(Data excerpts)
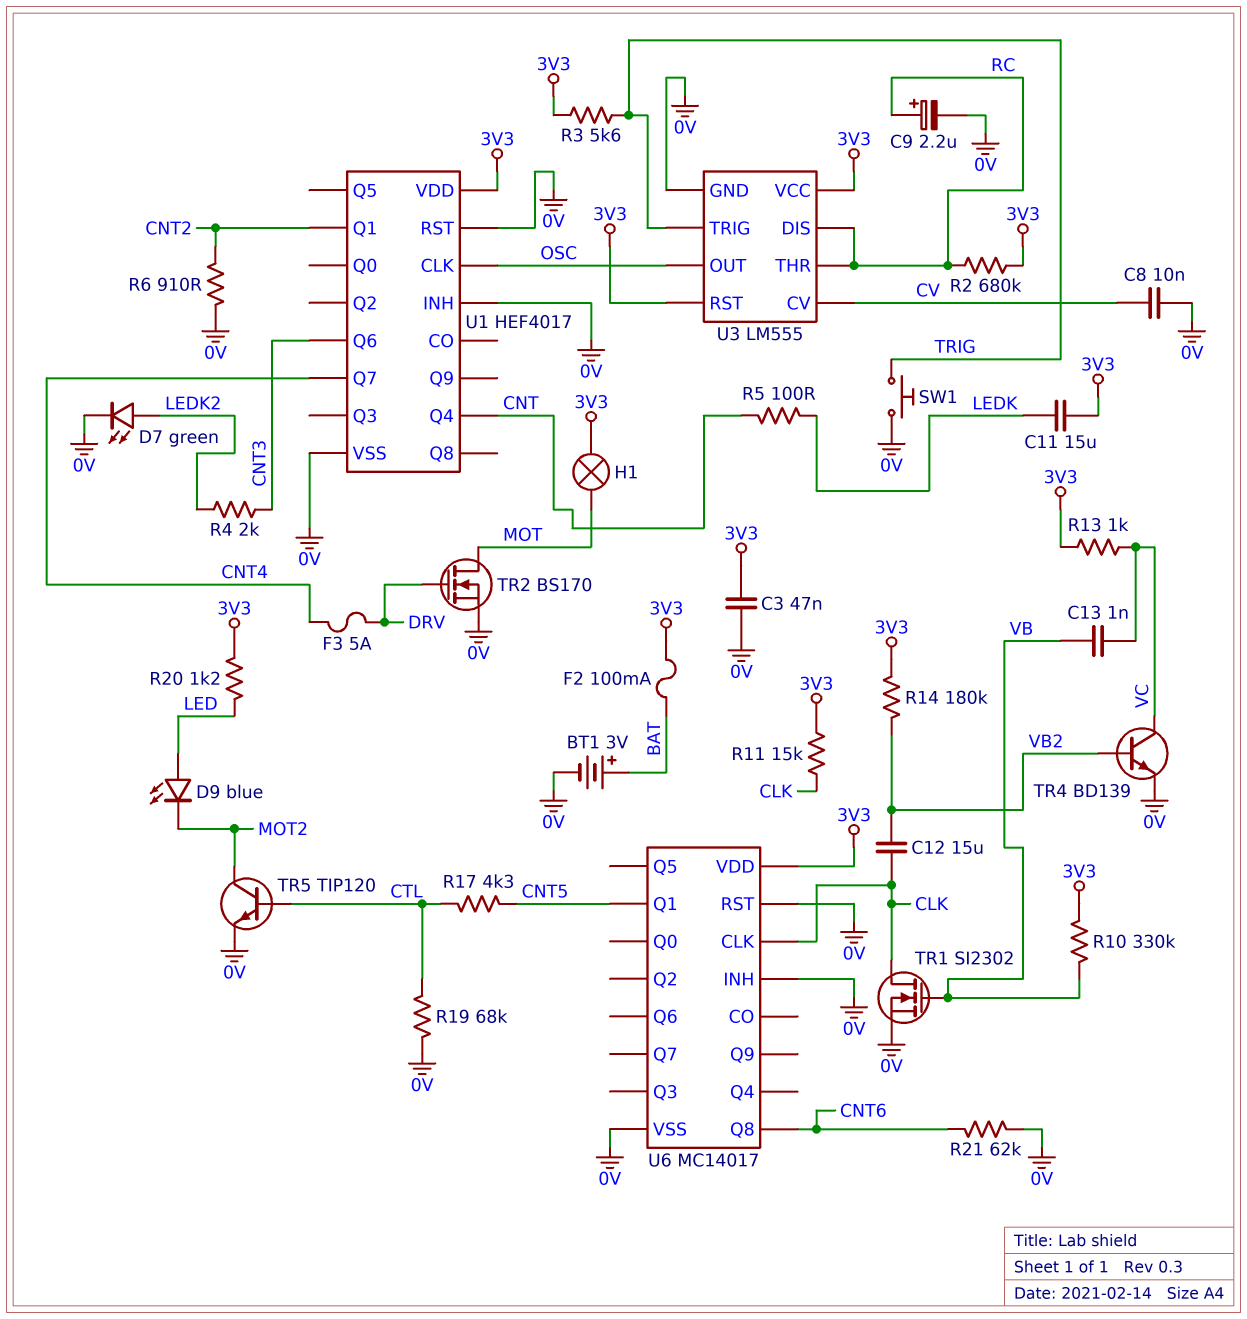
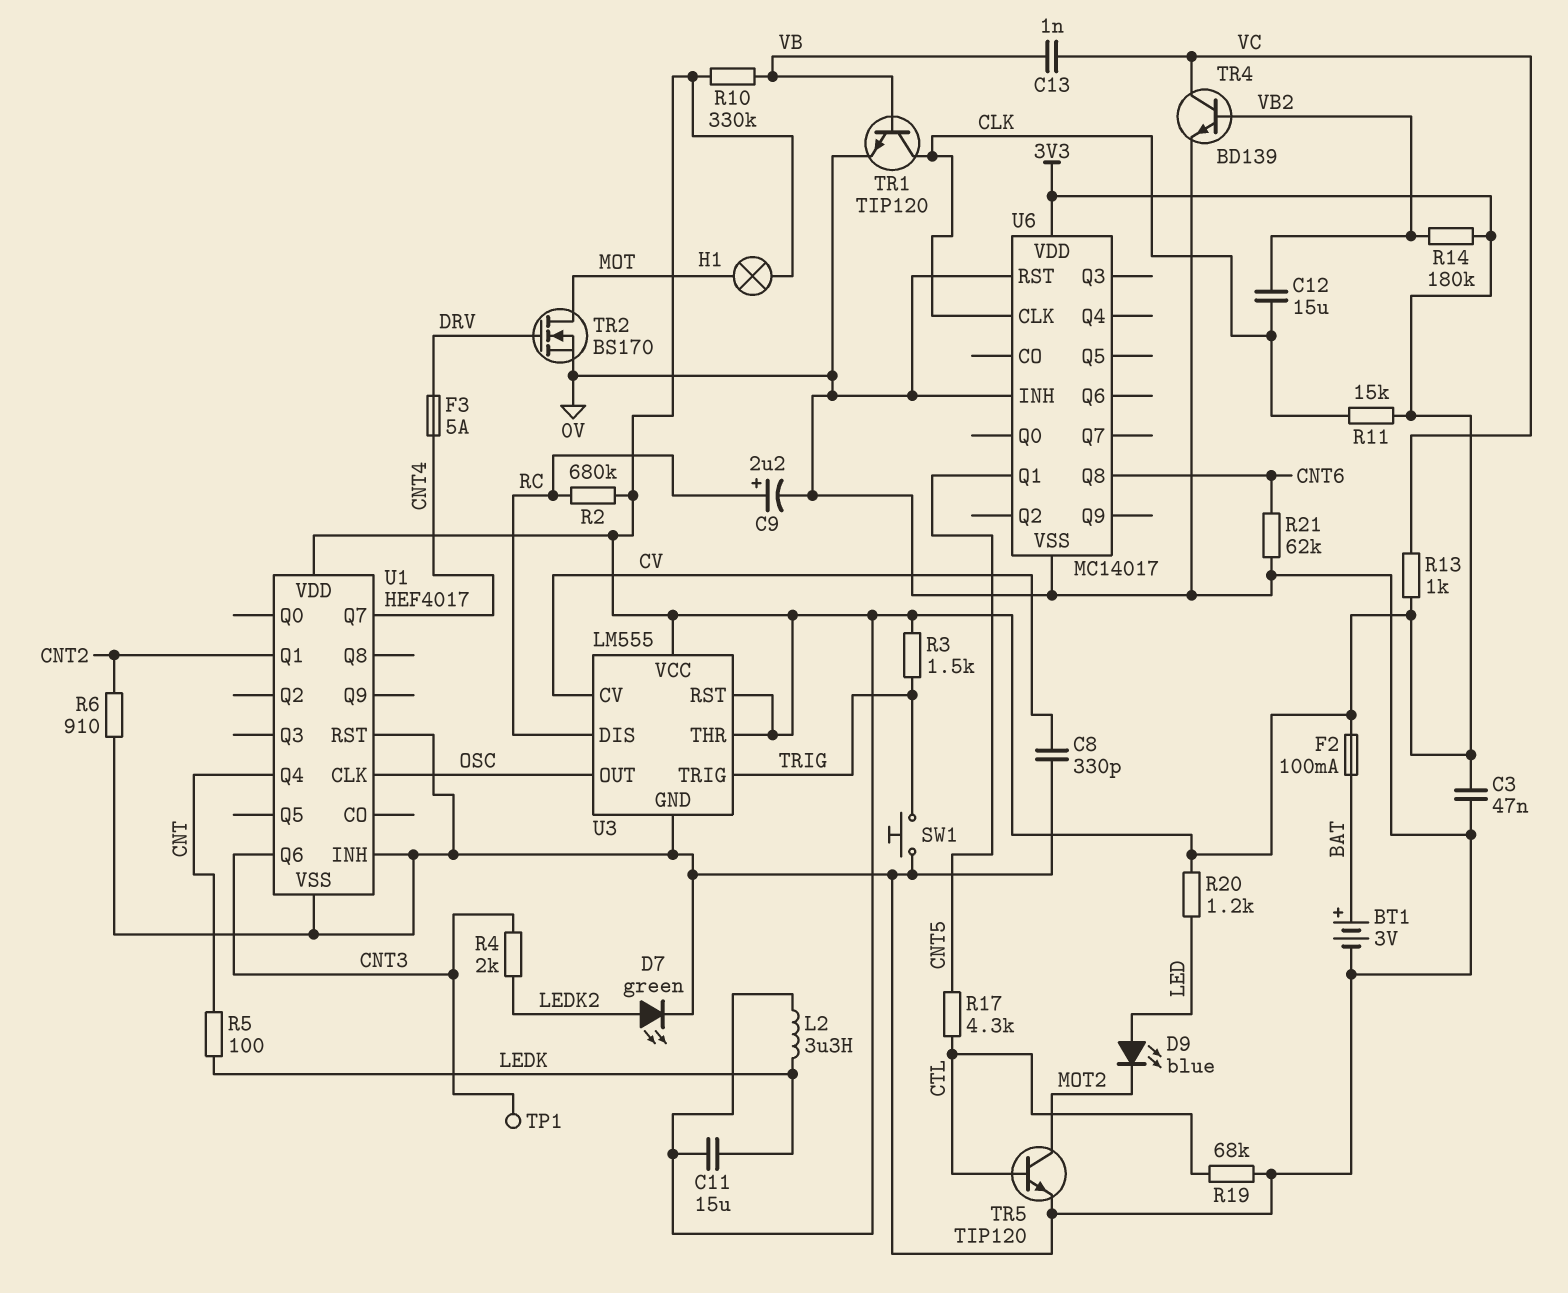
C8: 10nF (0V, CV) -> 330pF (0V, CV)
L2: none -> 3.3uH (3V3, LEDK)
R3: 5.6k (3V3, TRIG) -> 1.5k (3V3, TRIG)
TP1: none -> test point (CNT3)
TR1: NMOS SI2302 (G VB, D CLK, S 0V) -> NPN TIP120 (B VB, C CLK, E 0V)
U3 pin THR: RC -> 3V3

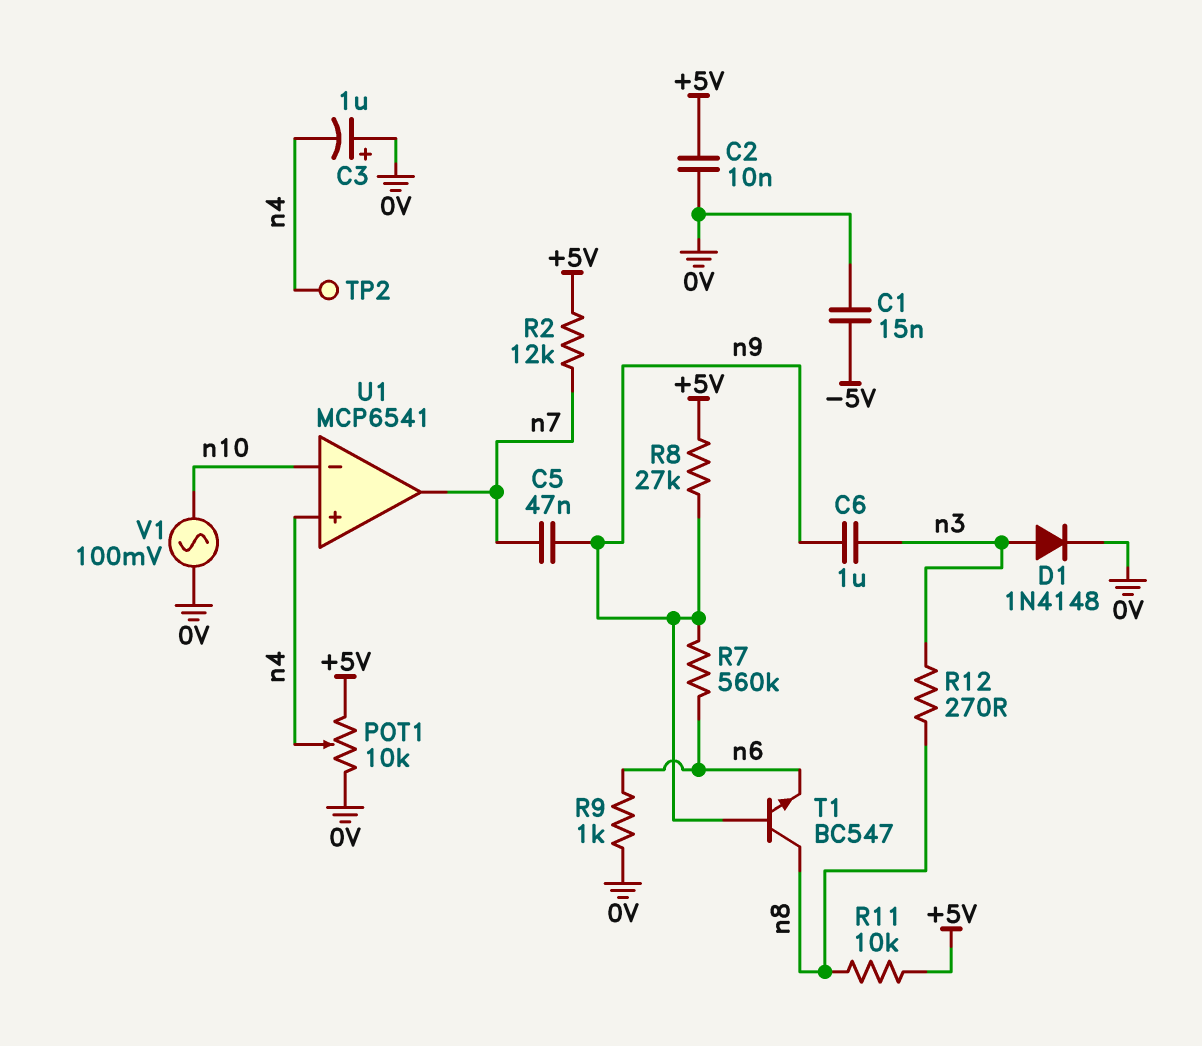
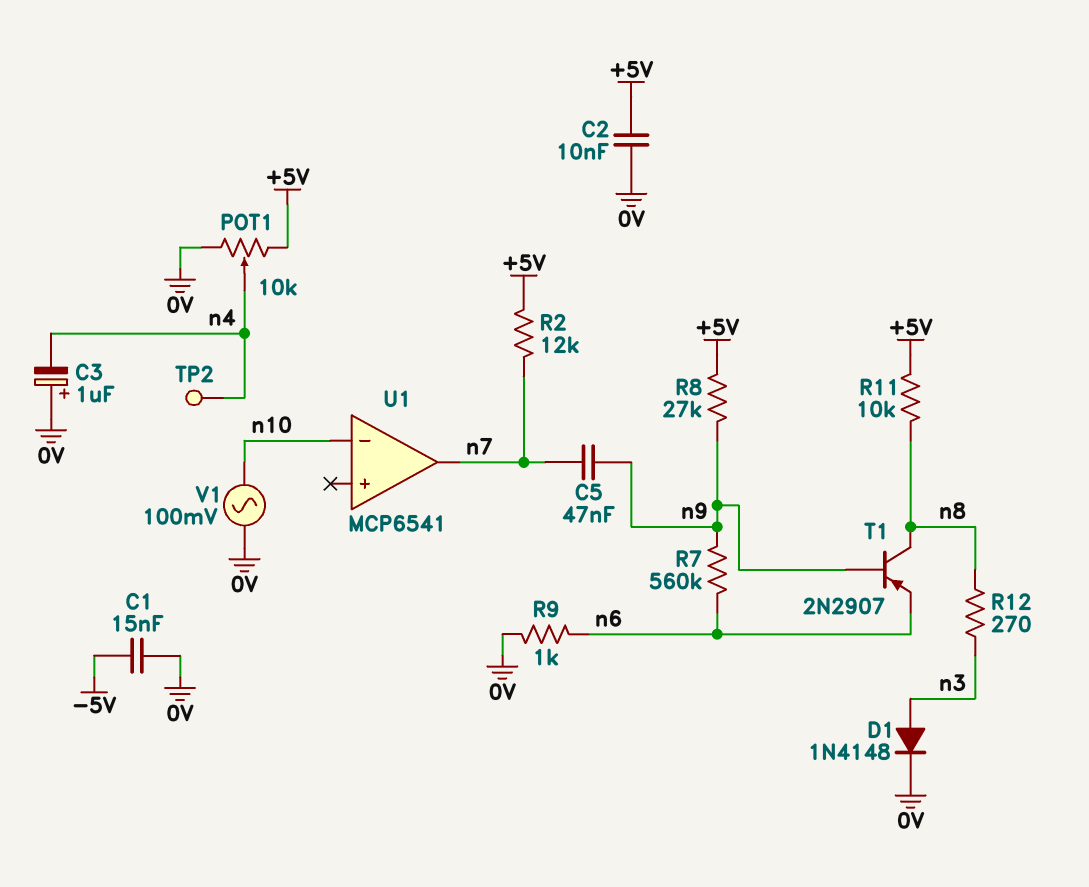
C6: 1uF (n3, n9) -> none
T1: NPN BC547 (B n9, C n8, E n6) -> PNP 2N2907 (B n9, C n8, E n6)
U1 pin in+: n4 -> none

▶ _Work order_
Only the text of the records belongs in the answer; reproduce it verbatim, with no pictures.

▶ _Expected answer_
C8: 10nF (0V, CV) -> 330pF (0V, CV)
L2: none -> 3.3uH (3V3, LEDK)
R3: 5.6k (3V3, TRIG) -> 1.5k (3V3, TRIG)
TP1: none -> test point (CNT3)
TR1: NMOS SI2302 (G VB, D CLK, S 0V) -> NPN TIP120 (B VB, C CLK, E 0V)
U3 pin THR: RC -> 3V3

C6: 1uF (n3, n9) -> none
T1: NPN BC547 (B n9, C n8, E n6) -> PNP 2N2907 (B n9, C n8, E n6)
U1 pin in+: n4 -> none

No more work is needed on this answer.